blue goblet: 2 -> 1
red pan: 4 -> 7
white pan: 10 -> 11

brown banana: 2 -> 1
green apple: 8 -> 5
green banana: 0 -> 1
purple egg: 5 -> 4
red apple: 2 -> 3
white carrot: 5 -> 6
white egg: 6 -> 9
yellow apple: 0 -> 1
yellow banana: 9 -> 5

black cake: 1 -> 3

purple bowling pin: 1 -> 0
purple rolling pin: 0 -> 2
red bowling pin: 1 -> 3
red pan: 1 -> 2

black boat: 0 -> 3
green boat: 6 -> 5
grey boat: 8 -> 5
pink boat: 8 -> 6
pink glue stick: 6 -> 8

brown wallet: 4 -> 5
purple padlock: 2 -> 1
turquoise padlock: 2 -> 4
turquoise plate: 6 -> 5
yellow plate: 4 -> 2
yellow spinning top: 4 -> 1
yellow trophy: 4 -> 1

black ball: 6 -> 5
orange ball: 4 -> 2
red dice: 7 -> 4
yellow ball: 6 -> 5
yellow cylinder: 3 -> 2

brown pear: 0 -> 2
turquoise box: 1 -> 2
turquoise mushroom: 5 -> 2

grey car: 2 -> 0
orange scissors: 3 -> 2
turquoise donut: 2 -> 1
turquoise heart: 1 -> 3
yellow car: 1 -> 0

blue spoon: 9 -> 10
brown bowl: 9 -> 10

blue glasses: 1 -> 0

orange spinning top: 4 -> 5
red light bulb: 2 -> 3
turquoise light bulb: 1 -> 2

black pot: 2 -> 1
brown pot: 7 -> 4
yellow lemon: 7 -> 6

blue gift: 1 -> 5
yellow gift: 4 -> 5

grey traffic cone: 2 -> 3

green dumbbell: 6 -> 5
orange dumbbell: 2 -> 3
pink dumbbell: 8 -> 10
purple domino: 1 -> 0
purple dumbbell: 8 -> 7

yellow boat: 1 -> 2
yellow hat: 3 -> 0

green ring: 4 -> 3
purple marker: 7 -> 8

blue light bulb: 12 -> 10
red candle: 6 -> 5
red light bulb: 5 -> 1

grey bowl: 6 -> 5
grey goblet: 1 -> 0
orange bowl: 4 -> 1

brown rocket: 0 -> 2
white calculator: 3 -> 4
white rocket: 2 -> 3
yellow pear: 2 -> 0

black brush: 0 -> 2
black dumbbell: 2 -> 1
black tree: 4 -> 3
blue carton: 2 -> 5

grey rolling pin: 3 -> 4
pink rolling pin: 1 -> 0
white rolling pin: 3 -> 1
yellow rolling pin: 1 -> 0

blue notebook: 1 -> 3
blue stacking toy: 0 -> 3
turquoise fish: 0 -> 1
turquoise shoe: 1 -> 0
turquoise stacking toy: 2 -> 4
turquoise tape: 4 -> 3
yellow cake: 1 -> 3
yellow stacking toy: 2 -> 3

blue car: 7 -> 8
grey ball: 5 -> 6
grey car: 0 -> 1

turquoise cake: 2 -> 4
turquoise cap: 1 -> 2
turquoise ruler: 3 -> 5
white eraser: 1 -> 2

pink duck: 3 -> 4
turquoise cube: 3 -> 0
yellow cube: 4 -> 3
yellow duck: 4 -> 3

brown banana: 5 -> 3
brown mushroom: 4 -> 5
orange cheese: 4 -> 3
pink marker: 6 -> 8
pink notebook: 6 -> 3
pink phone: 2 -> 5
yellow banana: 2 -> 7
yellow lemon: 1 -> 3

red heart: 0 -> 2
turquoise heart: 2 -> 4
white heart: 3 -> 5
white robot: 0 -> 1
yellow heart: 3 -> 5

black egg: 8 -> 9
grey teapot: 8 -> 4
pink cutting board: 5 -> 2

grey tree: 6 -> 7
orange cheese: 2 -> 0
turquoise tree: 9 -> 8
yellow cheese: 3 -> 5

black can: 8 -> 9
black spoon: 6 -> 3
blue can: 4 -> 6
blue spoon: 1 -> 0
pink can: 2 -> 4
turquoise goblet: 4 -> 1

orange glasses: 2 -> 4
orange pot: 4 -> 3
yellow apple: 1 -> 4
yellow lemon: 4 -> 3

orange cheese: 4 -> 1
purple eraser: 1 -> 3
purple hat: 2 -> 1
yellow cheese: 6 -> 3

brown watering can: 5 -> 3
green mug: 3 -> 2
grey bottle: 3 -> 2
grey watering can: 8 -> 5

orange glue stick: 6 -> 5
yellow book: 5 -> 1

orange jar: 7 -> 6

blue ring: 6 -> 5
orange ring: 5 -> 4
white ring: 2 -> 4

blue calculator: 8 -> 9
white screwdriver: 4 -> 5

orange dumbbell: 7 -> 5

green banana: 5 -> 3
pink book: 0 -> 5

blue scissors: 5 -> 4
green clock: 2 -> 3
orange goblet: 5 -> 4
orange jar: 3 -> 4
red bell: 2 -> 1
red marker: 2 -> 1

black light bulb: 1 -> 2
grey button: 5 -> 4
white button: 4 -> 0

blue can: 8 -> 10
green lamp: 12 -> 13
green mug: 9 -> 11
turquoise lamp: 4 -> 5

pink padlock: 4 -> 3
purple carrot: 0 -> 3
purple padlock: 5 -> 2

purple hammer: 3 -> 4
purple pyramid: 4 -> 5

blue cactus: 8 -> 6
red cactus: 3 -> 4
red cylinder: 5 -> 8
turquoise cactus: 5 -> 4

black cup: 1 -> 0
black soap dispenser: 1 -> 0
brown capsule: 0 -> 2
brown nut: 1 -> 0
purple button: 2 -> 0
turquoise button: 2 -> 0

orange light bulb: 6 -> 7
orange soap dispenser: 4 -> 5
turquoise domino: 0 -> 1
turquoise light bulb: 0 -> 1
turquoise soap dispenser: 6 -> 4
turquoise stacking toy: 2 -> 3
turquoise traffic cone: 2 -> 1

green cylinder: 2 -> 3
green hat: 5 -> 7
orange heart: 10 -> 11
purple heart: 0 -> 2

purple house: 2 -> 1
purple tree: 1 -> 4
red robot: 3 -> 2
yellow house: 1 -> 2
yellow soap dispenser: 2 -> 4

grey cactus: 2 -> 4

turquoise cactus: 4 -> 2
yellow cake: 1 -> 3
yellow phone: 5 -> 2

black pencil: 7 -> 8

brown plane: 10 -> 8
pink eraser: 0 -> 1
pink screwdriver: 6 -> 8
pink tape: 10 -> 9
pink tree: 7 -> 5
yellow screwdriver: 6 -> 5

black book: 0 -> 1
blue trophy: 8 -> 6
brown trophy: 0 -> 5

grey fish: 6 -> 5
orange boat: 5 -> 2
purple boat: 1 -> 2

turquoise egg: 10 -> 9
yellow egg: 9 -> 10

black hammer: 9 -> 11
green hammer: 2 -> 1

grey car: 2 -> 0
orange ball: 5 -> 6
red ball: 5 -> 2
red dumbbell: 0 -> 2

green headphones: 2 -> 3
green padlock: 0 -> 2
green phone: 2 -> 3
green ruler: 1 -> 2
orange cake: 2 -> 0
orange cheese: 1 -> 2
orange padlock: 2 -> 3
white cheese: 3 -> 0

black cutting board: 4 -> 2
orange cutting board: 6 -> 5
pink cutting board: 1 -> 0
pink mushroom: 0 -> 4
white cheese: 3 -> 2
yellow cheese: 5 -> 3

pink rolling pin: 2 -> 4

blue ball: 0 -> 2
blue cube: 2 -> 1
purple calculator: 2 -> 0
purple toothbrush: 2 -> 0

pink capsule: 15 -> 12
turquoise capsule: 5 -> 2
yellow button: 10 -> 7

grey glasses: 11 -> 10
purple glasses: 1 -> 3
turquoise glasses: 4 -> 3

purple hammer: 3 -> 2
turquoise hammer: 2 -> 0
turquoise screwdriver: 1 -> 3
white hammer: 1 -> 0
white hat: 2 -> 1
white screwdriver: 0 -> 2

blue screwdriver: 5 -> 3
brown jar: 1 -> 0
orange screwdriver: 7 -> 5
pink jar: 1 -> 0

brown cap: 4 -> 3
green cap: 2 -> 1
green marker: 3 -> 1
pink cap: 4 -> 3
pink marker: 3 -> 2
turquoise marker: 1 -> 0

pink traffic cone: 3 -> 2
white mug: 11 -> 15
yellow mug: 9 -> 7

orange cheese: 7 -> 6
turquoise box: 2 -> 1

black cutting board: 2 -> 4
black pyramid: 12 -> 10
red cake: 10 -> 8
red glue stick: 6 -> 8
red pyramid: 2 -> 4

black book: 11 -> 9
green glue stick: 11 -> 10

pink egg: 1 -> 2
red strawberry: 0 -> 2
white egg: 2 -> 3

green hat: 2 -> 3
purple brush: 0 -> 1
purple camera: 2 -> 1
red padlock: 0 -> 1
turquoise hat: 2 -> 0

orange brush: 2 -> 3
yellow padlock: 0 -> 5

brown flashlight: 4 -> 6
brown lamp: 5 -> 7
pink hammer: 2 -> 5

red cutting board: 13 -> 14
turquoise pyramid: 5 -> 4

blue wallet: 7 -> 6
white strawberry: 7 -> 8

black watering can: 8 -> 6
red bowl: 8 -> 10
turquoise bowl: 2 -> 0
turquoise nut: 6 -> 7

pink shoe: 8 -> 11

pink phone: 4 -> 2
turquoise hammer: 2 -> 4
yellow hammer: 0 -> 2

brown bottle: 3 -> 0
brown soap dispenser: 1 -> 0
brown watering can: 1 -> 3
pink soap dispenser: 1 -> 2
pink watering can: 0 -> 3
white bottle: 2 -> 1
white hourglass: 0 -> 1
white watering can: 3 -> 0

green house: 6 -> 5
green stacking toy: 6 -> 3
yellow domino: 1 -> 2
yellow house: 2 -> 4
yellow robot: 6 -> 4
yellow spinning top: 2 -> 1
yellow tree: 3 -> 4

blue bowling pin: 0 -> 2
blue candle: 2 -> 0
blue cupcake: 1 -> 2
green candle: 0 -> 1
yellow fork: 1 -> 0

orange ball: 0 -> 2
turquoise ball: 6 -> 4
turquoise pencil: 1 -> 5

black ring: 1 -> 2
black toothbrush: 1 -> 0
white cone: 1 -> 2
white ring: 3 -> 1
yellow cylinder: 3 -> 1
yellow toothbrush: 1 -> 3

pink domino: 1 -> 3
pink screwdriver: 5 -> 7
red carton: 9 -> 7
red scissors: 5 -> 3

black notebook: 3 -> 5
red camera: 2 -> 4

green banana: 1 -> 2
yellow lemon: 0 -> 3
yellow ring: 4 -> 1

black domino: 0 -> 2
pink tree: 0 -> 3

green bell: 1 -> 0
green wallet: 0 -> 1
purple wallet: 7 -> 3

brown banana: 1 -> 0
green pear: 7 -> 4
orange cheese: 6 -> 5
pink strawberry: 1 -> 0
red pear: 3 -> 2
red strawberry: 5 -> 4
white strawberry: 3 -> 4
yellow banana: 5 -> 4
§ §
▸ Problem statement
Only lines with the word "wallet" should be collected from the material.

▸ Written reply
brown wallet: 4 -> 5
blue wallet: 7 -> 6
green wallet: 0 -> 1
purple wallet: 7 -> 3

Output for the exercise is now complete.